■ **Problem statement**: Leave out the pictures and copy every record exactly.

■ **Records shown**:
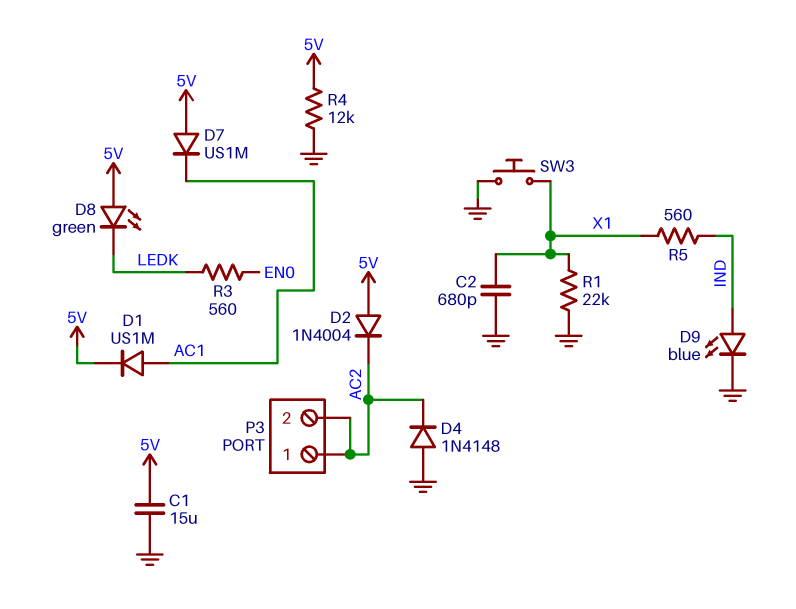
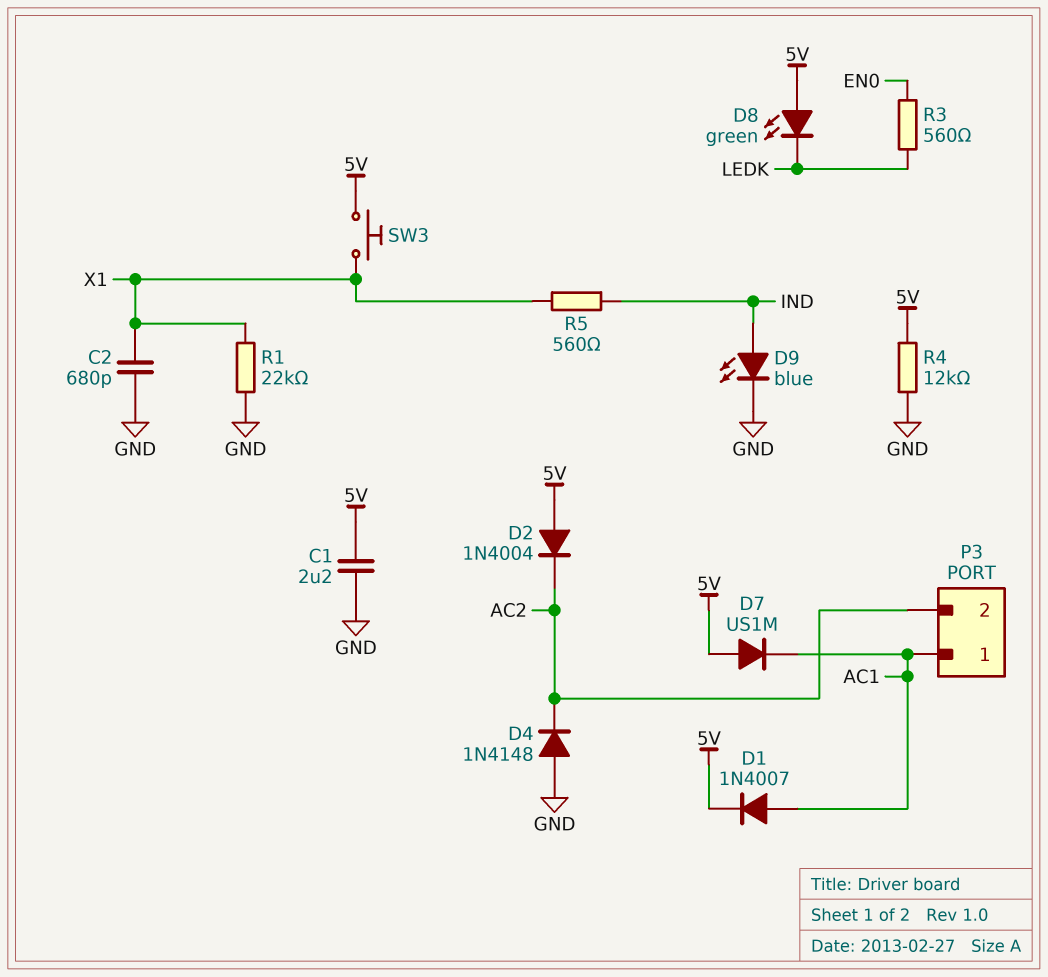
C1: 15uF (5V, GND) -> 2.2uF (5V, GND)
D1: diode US1M (A AC1, K 5V) -> diode 1N4007 (A AC1, K 5V)
P3 pin 1: AC2 -> AC1
SW3: button (GND, X1) -> button (5V, X1)

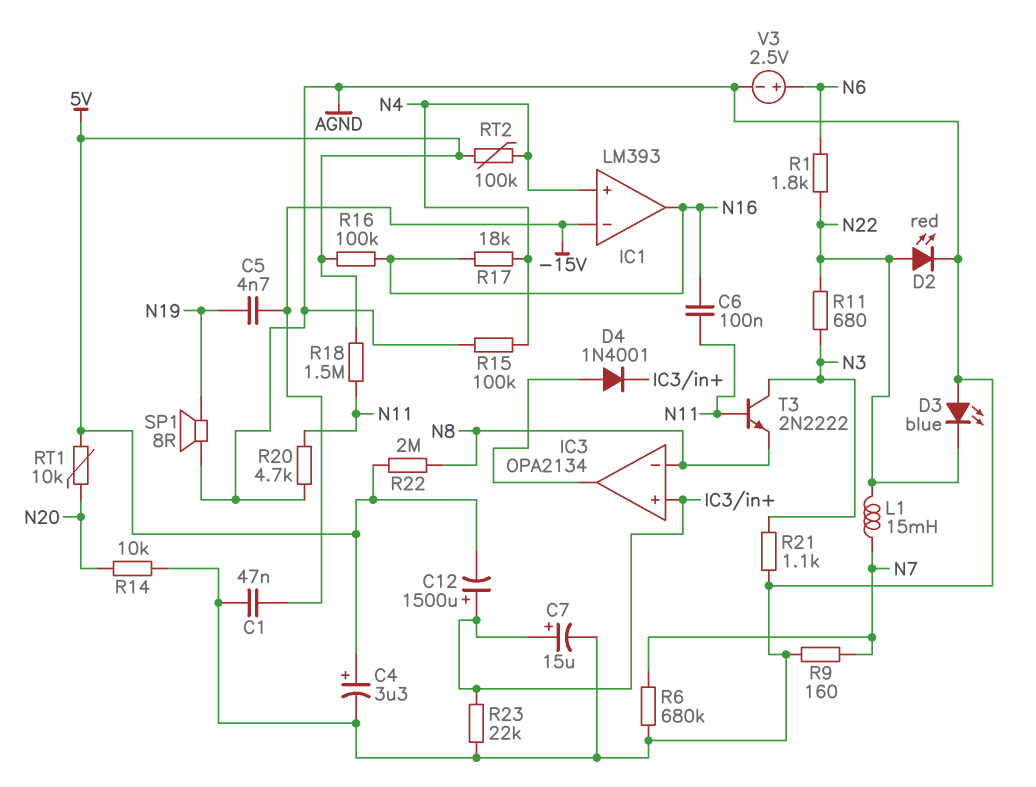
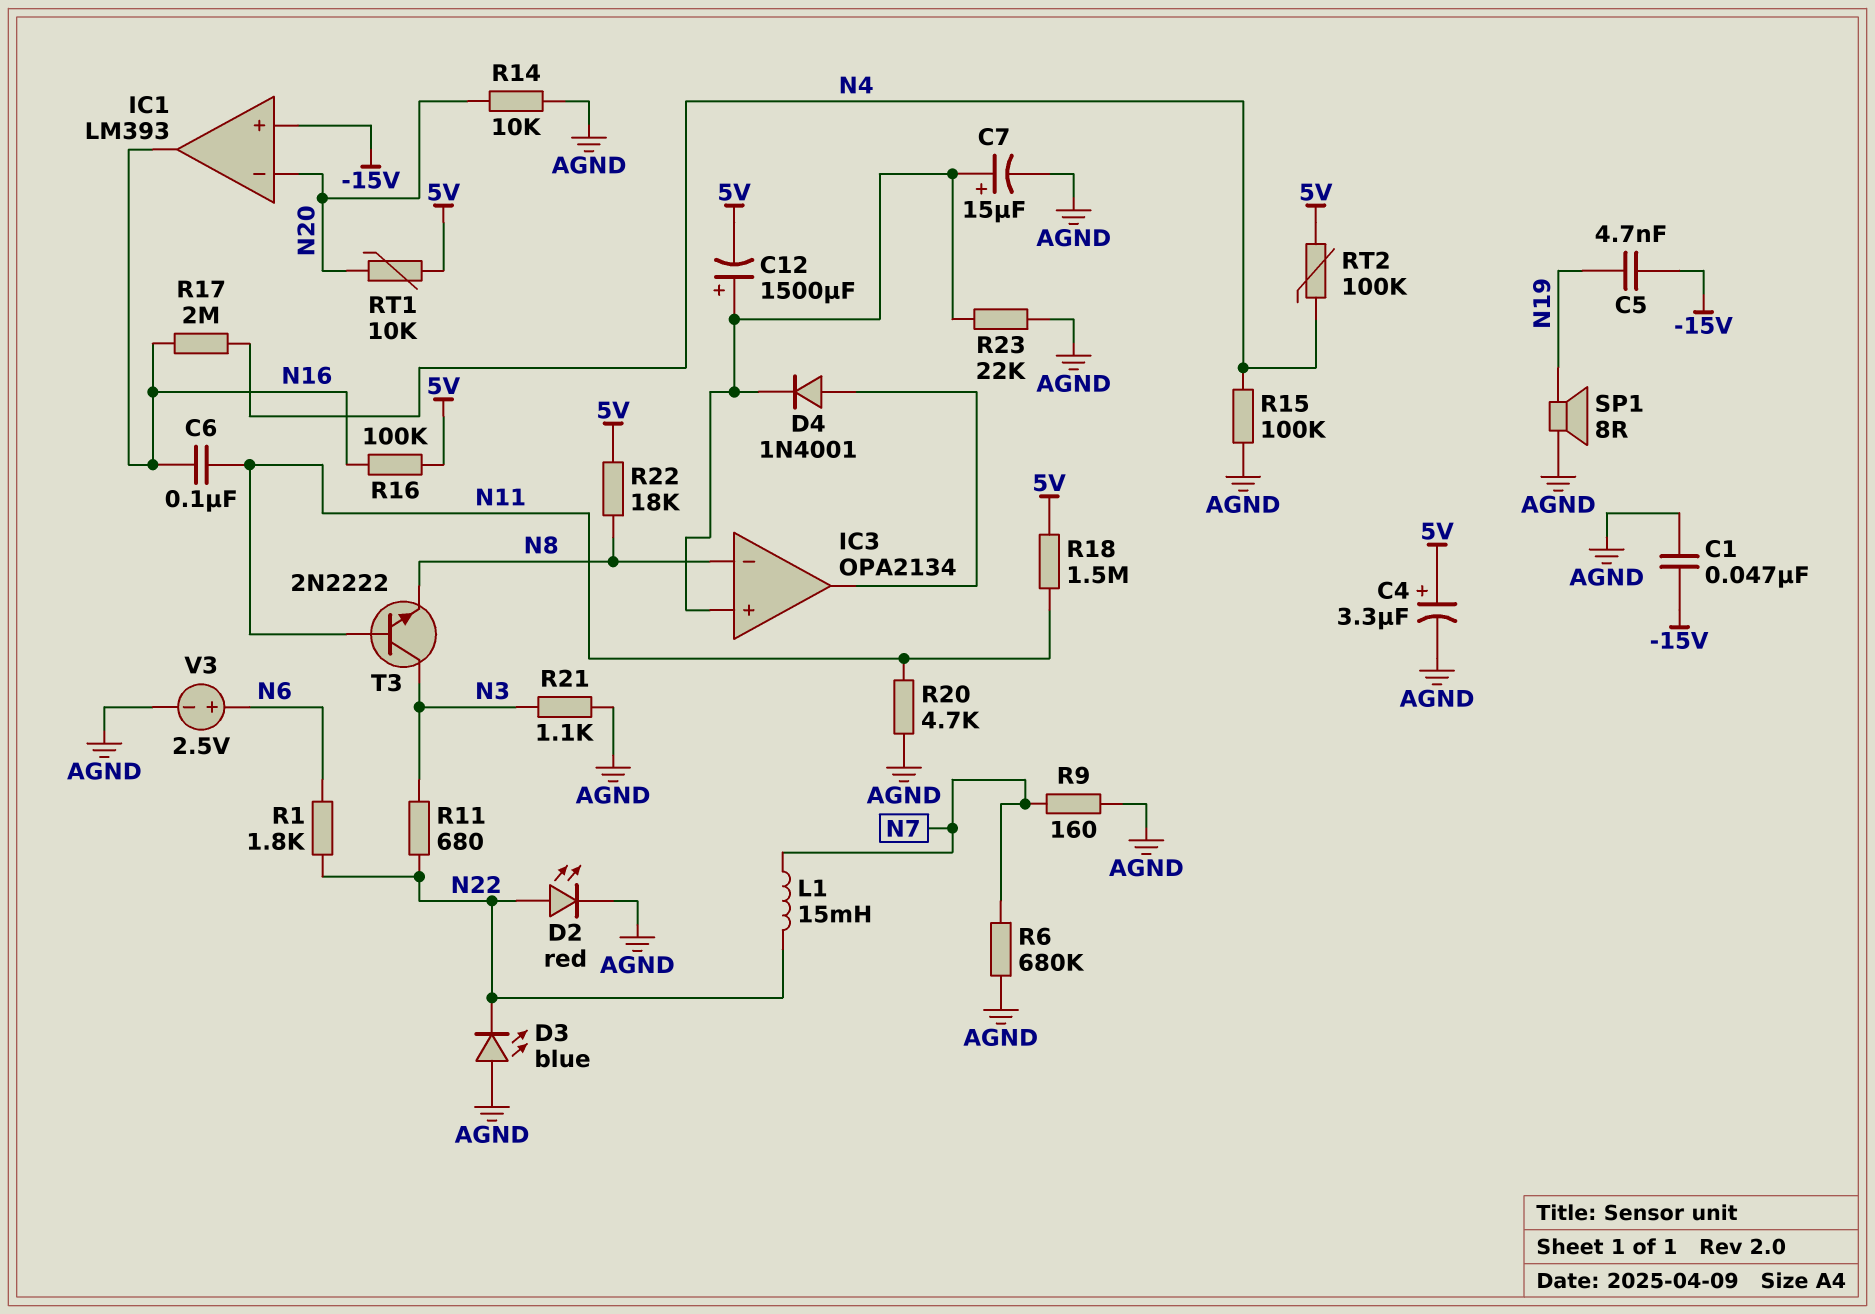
IC1 pin in+: N4 -> -15V
IC1 pin in-: -15V -> N20
R17: 18k (N4, N16) -> 2M (N4, N16)
R22: 2M (5V, N8) -> 18k (5V, N8)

■ **Answer for this exercise**:
C1: 15uF (5V, GND) -> 2.2uF (5V, GND)
D1: diode US1M (A AC1, K 5V) -> diode 1N4007 (A AC1, K 5V)
P3 pin 1: AC2 -> AC1
SW3: button (GND, X1) -> button (5V, X1)

IC1 pin in+: N4 -> -15V
IC1 pin in-: -15V -> N20
R17: 18k (N4, N16) -> 2M (N4, N16)
R22: 2M (5V, N8) -> 18k (5V, N8)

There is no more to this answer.